__TASK ITEM__
Copy out only the span from the line with "Where the truck" to the end of the data, both ends kept, word for word.
===== SUPPLIED DATA =====
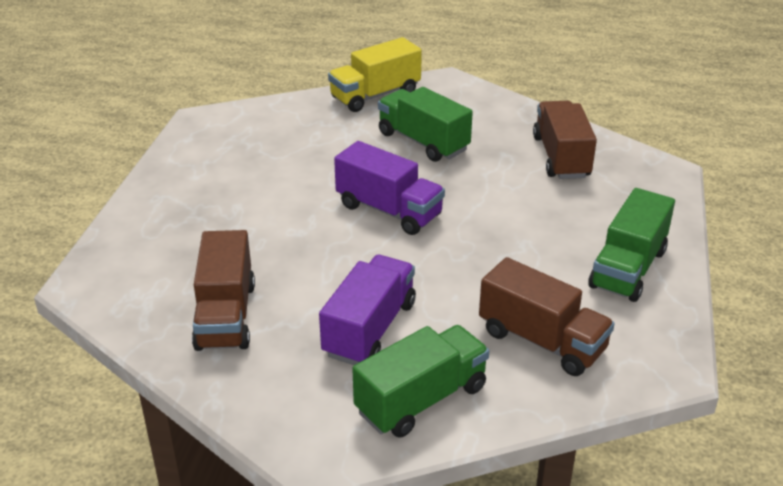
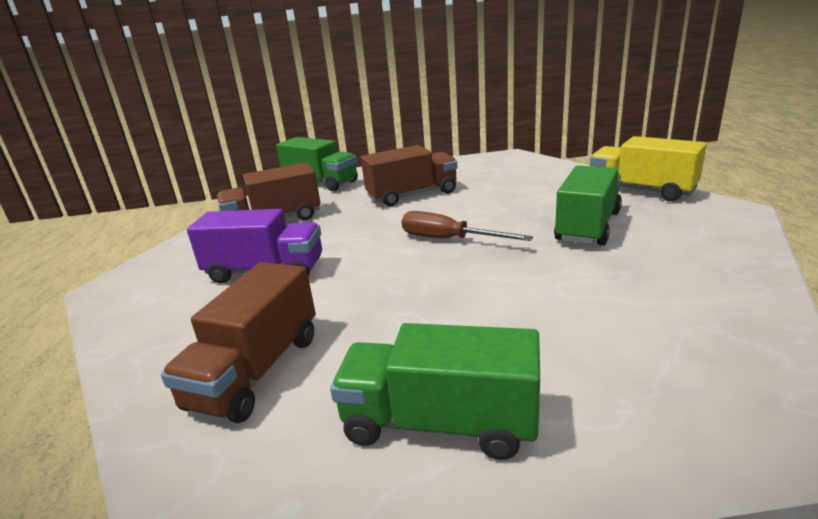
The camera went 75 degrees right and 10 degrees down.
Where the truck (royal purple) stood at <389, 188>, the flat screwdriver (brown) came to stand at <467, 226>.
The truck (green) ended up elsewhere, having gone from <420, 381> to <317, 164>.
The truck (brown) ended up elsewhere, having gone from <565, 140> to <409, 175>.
=====
__THE COMPLETED TASK__
Where the truck (royal purple) stood at <389, 188>, the flat screwdriver (brown) came to stand at <467, 226>.
The truck (green) ended up elsewhere, having gone from <420, 381> to <317, 164>.
The truck (brown) ended up elsewhere, having gone from <565, 140> to <409, 175>.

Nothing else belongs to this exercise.